Data shown section start
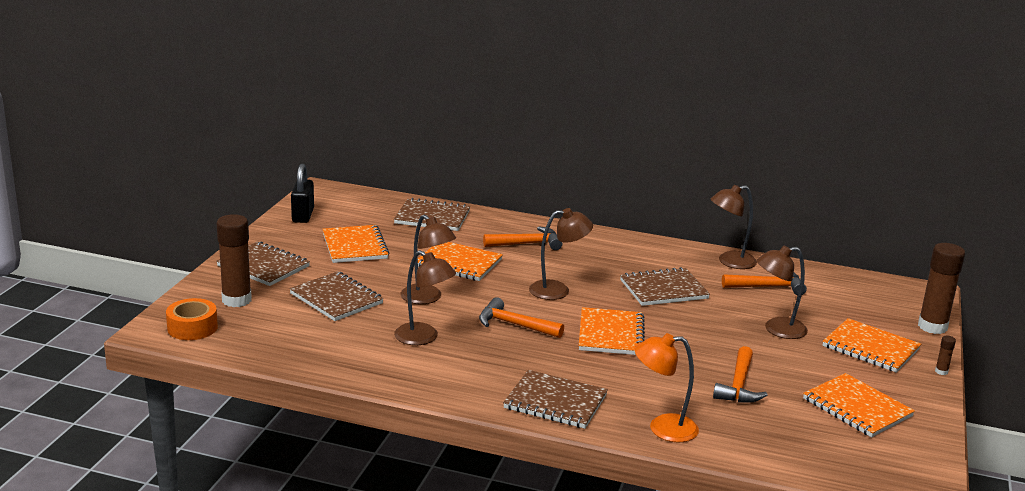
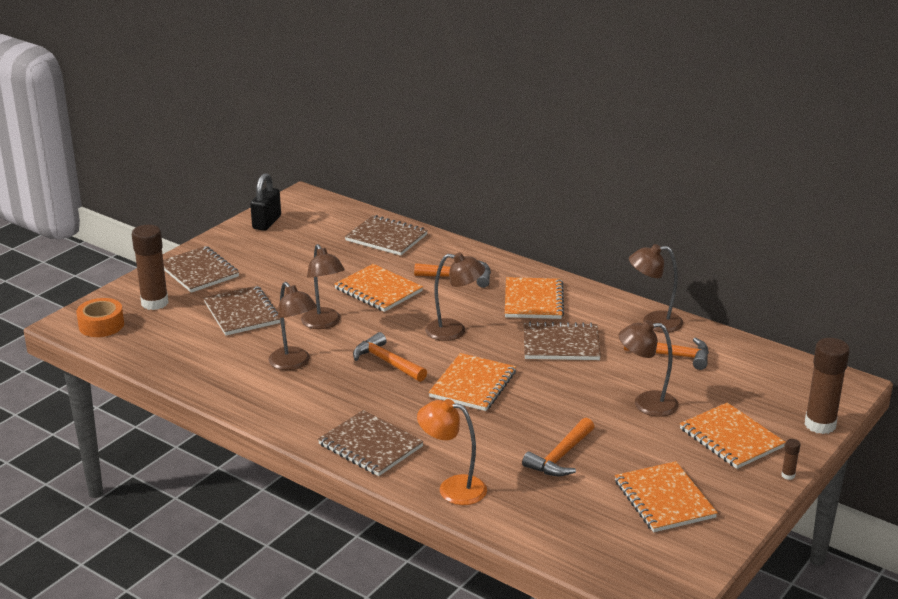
camera: 20 degrees right, 5 degrees up
(355, 246) = (293, 260): orange notebook -> orange notebook (533, 300)

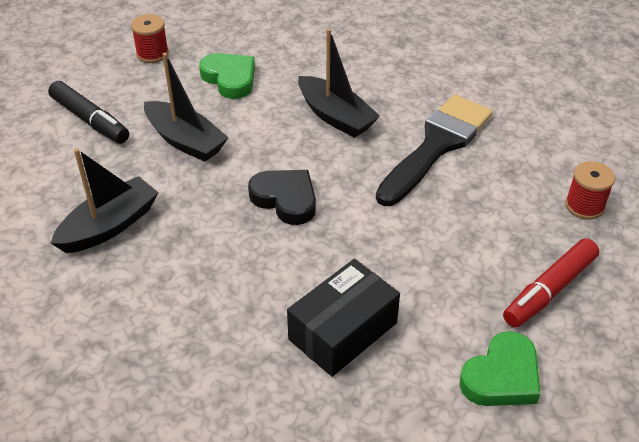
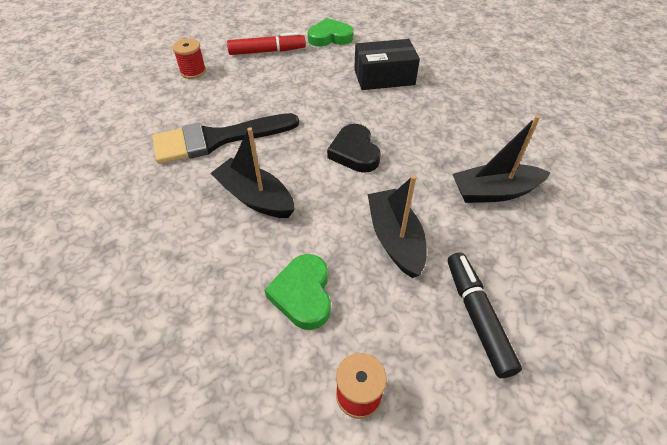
camera: 145 degrees left, 5 degrees up
(335, 116) = (255, 197): black boat -> black boat turned 45 degrees counterclockwise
Data shown section end
Requirement: The job is to set down the whole listing exactly, excluding any images.

Reply:
camera: 20 degrees right, 5 degrees up
(355, 246) = (293, 260): orange notebook -> orange notebook (533, 300)

camera: 145 degrees left, 5 degrees up
(335, 116) = (255, 197): black boat -> black boat turned 45 degrees counterclockwise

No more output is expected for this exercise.